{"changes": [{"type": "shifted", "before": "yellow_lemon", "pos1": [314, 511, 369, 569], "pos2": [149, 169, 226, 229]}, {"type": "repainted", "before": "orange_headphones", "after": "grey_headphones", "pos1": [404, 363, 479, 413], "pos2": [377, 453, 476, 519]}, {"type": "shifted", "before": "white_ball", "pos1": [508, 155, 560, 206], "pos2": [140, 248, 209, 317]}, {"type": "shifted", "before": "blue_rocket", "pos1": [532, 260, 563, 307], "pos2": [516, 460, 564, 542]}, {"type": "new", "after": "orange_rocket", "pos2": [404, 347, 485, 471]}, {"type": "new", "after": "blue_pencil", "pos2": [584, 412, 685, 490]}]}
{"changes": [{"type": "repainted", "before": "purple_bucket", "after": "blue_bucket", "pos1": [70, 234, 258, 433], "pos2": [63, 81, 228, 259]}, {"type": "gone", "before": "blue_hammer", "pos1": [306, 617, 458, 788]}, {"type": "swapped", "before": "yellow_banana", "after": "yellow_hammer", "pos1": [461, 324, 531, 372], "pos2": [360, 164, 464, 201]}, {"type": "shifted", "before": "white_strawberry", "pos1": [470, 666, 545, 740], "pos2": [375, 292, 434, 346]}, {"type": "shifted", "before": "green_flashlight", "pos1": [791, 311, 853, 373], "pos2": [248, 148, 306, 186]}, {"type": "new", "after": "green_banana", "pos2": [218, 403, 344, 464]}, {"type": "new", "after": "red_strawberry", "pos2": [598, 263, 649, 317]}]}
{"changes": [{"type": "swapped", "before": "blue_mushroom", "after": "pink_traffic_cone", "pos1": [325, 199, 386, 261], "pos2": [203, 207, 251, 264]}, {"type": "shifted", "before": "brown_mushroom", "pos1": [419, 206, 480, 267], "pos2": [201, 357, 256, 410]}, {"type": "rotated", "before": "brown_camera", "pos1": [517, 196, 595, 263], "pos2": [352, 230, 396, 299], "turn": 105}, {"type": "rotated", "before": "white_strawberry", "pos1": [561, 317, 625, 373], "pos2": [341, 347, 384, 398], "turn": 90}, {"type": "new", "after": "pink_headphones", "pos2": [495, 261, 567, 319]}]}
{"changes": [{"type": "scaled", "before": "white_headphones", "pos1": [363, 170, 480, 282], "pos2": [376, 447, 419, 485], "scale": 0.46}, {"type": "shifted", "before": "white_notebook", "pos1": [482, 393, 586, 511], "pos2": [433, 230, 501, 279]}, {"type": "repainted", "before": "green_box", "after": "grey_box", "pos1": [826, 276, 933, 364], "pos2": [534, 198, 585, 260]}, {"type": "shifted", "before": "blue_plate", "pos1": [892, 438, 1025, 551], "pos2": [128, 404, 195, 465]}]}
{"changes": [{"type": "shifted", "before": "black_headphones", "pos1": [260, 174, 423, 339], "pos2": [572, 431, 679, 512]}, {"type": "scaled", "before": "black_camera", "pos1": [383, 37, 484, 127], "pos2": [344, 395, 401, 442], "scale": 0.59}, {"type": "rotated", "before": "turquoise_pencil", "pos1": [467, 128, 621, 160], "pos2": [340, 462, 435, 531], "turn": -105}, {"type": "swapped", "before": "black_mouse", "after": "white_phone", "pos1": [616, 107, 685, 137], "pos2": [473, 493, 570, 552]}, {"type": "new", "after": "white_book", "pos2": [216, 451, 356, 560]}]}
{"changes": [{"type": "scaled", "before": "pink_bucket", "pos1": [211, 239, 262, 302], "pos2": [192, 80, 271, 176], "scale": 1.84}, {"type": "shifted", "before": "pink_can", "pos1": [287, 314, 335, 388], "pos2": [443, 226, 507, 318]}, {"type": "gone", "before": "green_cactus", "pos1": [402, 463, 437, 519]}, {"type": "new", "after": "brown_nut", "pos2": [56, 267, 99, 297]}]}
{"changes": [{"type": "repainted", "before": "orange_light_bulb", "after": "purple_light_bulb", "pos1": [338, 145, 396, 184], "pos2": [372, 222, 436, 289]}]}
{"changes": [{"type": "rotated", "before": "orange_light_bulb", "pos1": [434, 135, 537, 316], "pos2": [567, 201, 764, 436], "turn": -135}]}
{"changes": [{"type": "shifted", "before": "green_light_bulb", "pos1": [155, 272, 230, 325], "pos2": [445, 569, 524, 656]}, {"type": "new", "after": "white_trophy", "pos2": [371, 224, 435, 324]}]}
● ● ● ● ●
PROBLEM:
Repeat the entries exactly, all of them.

EXPECTED OUTPUT:
{"changes": [{"type": "shifted", "before": "yellow_lemon", "pos1": [314, 511, 369, 569], "pos2": [149, 169, 226, 229]}, {"type": "repainted", "before": "orange_headphones", "after": "grey_headphones", "pos1": [404, 363, 479, 413], "pos2": [377, 453, 476, 519]}, {"type": "shifted", "before": "white_ball", "pos1": [508, 155, 560, 206], "pos2": [140, 248, 209, 317]}, {"type": "shifted", "before": "blue_rocket", "pos1": [532, 260, 563, 307], "pos2": [516, 460, 564, 542]}, {"type": "new", "after": "orange_rocket", "pos2": [404, 347, 485, 471]}, {"type": "new", "after": "blue_pencil", "pos2": [584, 412, 685, 490]}]}
{"changes": [{"type": "repainted", "before": "purple_bucket", "after": "blue_bucket", "pos1": [70, 234, 258, 433], "pos2": [63, 81, 228, 259]}, {"type": "gone", "before": "blue_hammer", "pos1": [306, 617, 458, 788]}, {"type": "swapped", "before": "yellow_banana", "after": "yellow_hammer", "pos1": [461, 324, 531, 372], "pos2": [360, 164, 464, 201]}, {"type": "shifted", "before": "white_strawberry", "pos1": [470, 666, 545, 740], "pos2": [375, 292, 434, 346]}, {"type": "shifted", "before": "green_flashlight", "pos1": [791, 311, 853, 373], "pos2": [248, 148, 306, 186]}, {"type": "new", "after": "green_banana", "pos2": [218, 403, 344, 464]}, {"type": "new", "after": "red_strawberry", "pos2": [598, 263, 649, 317]}]}
{"changes": [{"type": "swapped", "before": "blue_mushroom", "after": "pink_traffic_cone", "pos1": [325, 199, 386, 261], "pos2": [203, 207, 251, 264]}, {"type": "shifted", "before": "brown_mushroom", "pos1": [419, 206, 480, 267], "pos2": [201, 357, 256, 410]}, {"type": "rotated", "before": "brown_camera", "pos1": [517, 196, 595, 263], "pos2": [352, 230, 396, 299], "turn": 105}, {"type": "rotated", "before": "white_strawberry", "pos1": [561, 317, 625, 373], "pos2": [341, 347, 384, 398], "turn": 90}, {"type": "new", "after": "pink_headphones", "pos2": [495, 261, 567, 319]}]}
{"changes": [{"type": "scaled", "before": "white_headphones", "pos1": [363, 170, 480, 282], "pos2": [376, 447, 419, 485], "scale": 0.46}, {"type": "shifted", "before": "white_notebook", "pos1": [482, 393, 586, 511], "pos2": [433, 230, 501, 279]}, {"type": "repainted", "before": "green_box", "after": "grey_box", "pos1": [826, 276, 933, 364], "pos2": [534, 198, 585, 260]}, {"type": "shifted", "before": "blue_plate", "pos1": [892, 438, 1025, 551], "pos2": [128, 404, 195, 465]}]}
{"changes": [{"type": "shifted", "before": "black_headphones", "pos1": [260, 174, 423, 339], "pos2": [572, 431, 679, 512]}, {"type": "scaled", "before": "black_camera", "pos1": [383, 37, 484, 127], "pos2": [344, 395, 401, 442], "scale": 0.59}, {"type": "rotated", "before": "turquoise_pencil", "pos1": [467, 128, 621, 160], "pos2": [340, 462, 435, 531], "turn": -105}, {"type": "swapped", "before": "black_mouse", "after": "white_phone", "pos1": [616, 107, 685, 137], "pos2": [473, 493, 570, 552]}, {"type": "new", "after": "white_book", "pos2": [216, 451, 356, 560]}]}
{"changes": [{"type": "scaled", "before": "pink_bucket", "pos1": [211, 239, 262, 302], "pos2": [192, 80, 271, 176], "scale": 1.84}, {"type": "shifted", "before": "pink_can", "pos1": [287, 314, 335, 388], "pos2": [443, 226, 507, 318]}, {"type": "gone", "before": "green_cactus", "pos1": [402, 463, 437, 519]}, {"type": "new", "after": "brown_nut", "pos2": [56, 267, 99, 297]}]}
{"changes": [{"type": "repainted", "before": "orange_light_bulb", "after": "purple_light_bulb", "pos1": [338, 145, 396, 184], "pos2": [372, 222, 436, 289]}]}
{"changes": [{"type": "rotated", "before": "orange_light_bulb", "pos1": [434, 135, 537, 316], "pos2": [567, 201, 764, 436], "turn": -135}]}
{"changes": [{"type": "shifted", "before": "green_light_bulb", "pos1": [155, 272, 230, 325], "pos2": [445, 569, 524, 656]}, {"type": "new", "after": "white_trophy", "pos2": [371, 224, 435, 324]}]}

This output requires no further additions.